## PROVIDED DATA
==========

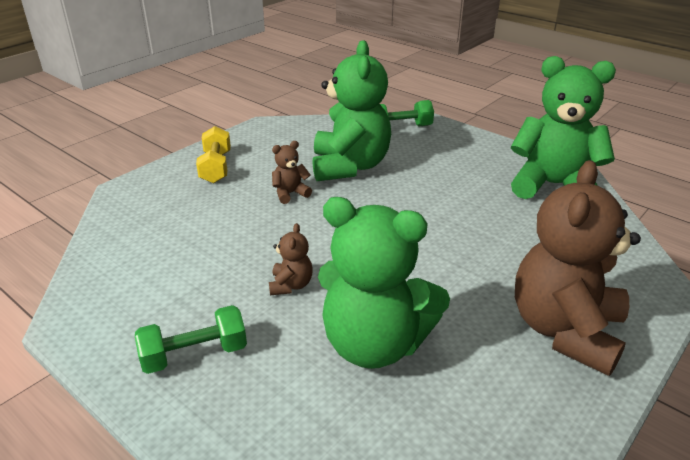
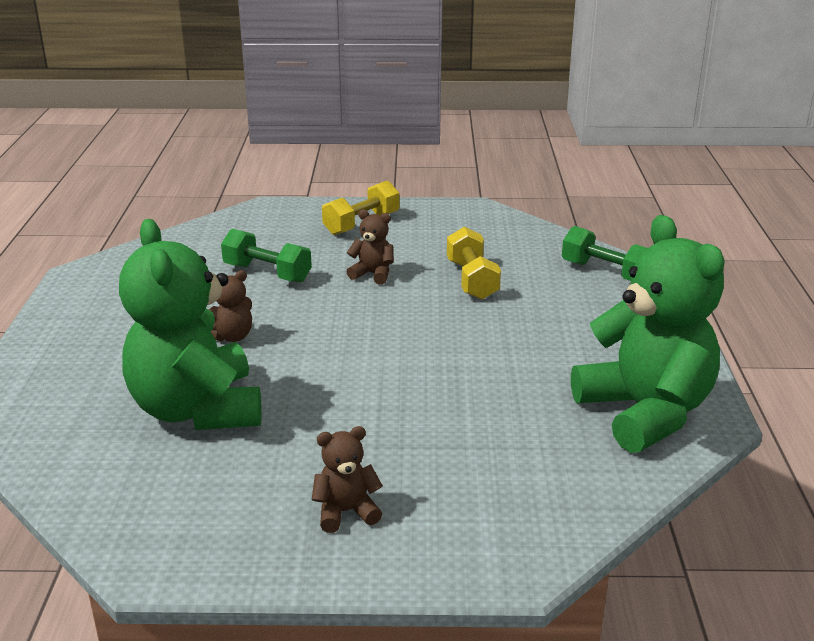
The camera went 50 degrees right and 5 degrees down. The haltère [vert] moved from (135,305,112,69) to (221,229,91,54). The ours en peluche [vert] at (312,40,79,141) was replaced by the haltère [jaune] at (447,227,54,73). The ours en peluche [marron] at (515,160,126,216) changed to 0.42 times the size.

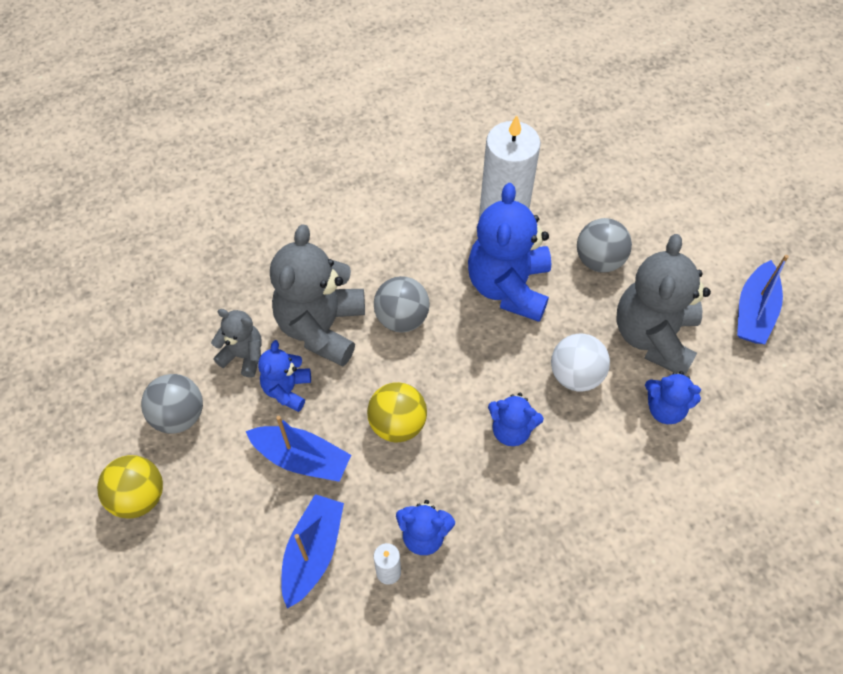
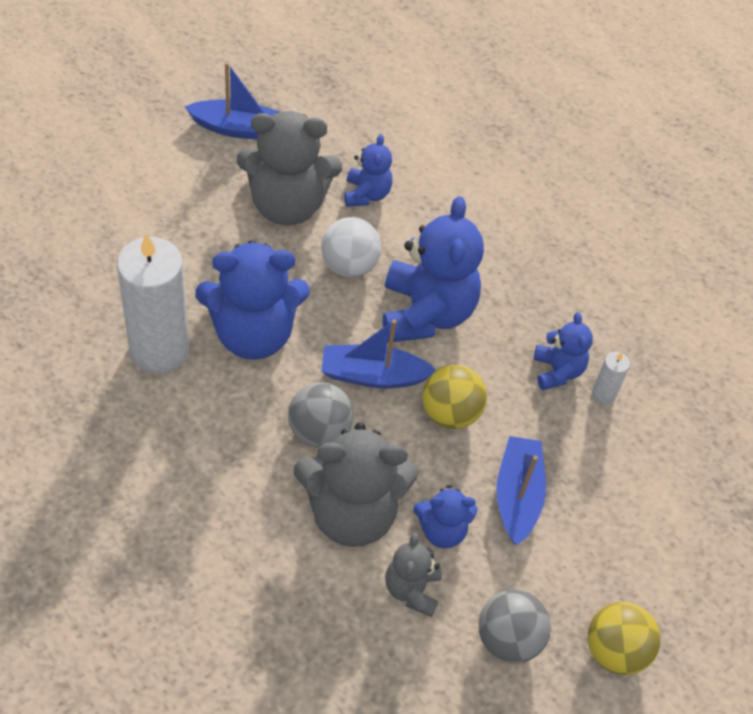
The camera went 110 degrees left and 5 degrees down. The bateau [bleu] moved from (281,494,63,115) to (321,319,115,69). The ours en peluche [bleu] at (488,393,56,53) changed to 1.90 times the size. The balle [gris] at (577,218,55,54) disappeared.

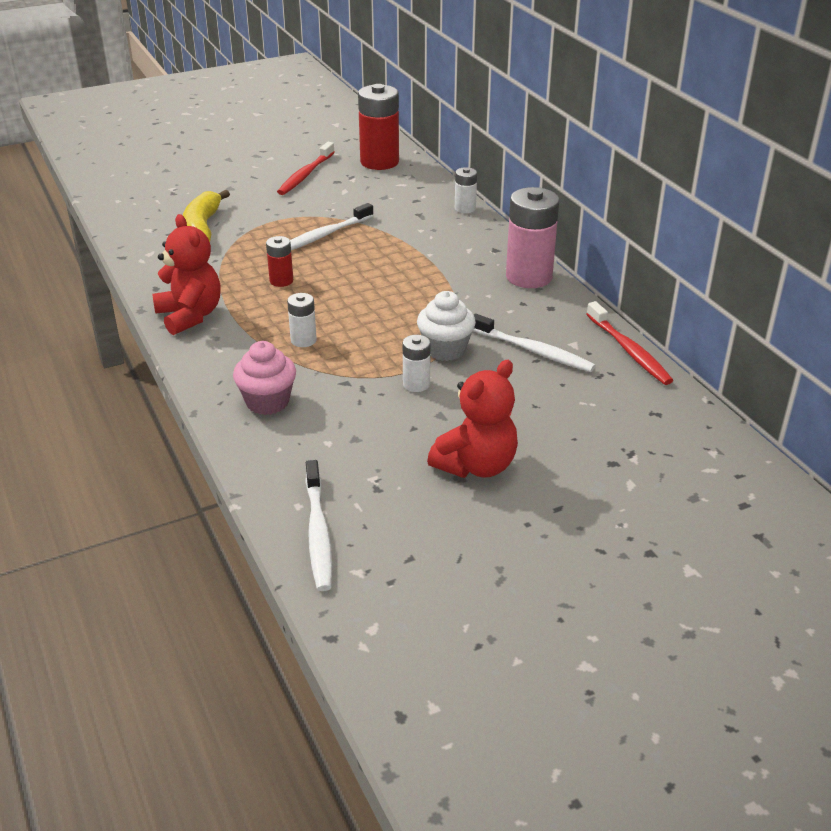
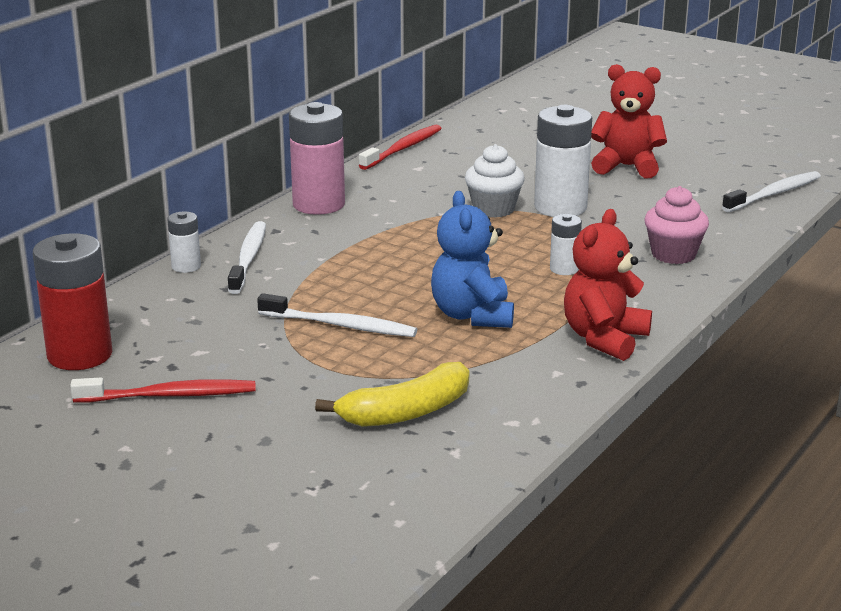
The camera went 120 degrees left and 10 degrees down. The pile [rouge] at (266,236,27,51) was replaced by the ours en peluche [bleu] at (431,191,83,137). The pile [blanc] at (403,335,28,57) changed to 1.97 times the size. The brosse à dents [blanc] moved from (473,313,123,59) to (228,221,38,73).

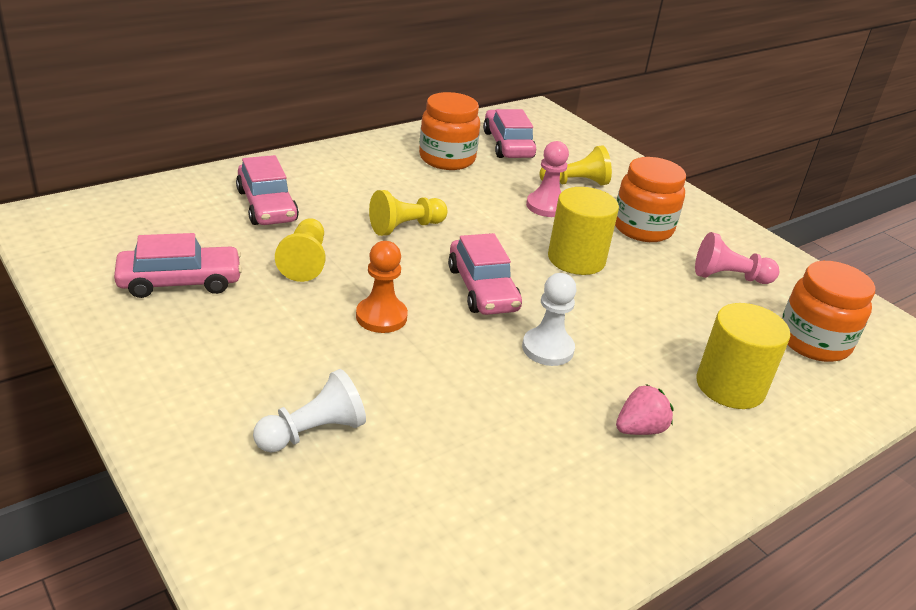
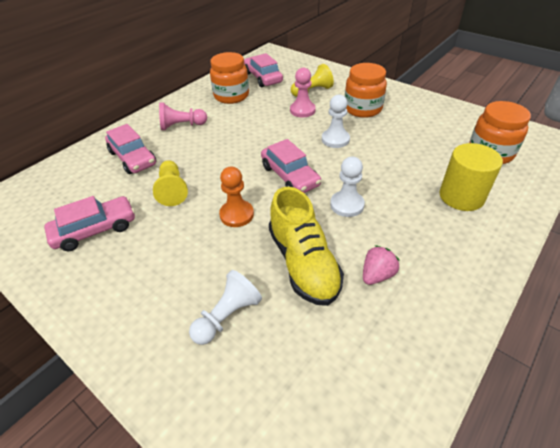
The camera went 10 degrees left and 10 degrees up. The pion [jaune] at (369,190,78,46) disappeared. The cylindre [jaune] at (548,187,71,88) was replaced by the pion [blanc] at (322,94,28,54). The fraise [rose] moved from (616,384,57,51) to (363,245,37,40). The pion [rose] moved from (695,232,84,52) to (159,102,48,28). The chaussure [jaune] at (269,187,75,119) appeared.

==========

## AIM OF THE TASK
Your reply should hold every line above exactly as written and none of the pictures.

## RESPONSE TO THE TASK
The camera went 50 degrees right and 5 degrees down. The haltère [vert] moved from (135,305,112,69) to (221,229,91,54). The ours en peluche [vert] at (312,40,79,141) was replaced by the haltère [jaune] at (447,227,54,73). The ours en peluche [marron] at (515,160,126,216) changed to 0.42 times the size.

The camera went 110 degrees left and 5 degrees down. The bateau [bleu] moved from (281,494,63,115) to (321,319,115,69). The ours en peluche [bleu] at (488,393,56,53) changed to 1.90 times the size. The balle [gris] at (577,218,55,54) disappeared.

The camera went 120 degrees left and 10 degrees down. The pile [rouge] at (266,236,27,51) was replaced by the ours en peluche [bleu] at (431,191,83,137). The pile [blanc] at (403,335,28,57) changed to 1.97 times the size. The brosse à dents [blanc] moved from (473,313,123,59) to (228,221,38,73).

The camera went 10 degrees left and 10 degrees up. The pion [jaune] at (369,190,78,46) disappeared. The cylindre [jaune] at (548,187,71,88) was replaced by the pion [blanc] at (322,94,28,54). The fraise [rose] moved from (616,384,57,51) to (363,245,37,40). The pion [rose] moved from (695,232,84,52) to (159,102,48,28). The chaussure [jaune] at (269,187,75,119) appeared.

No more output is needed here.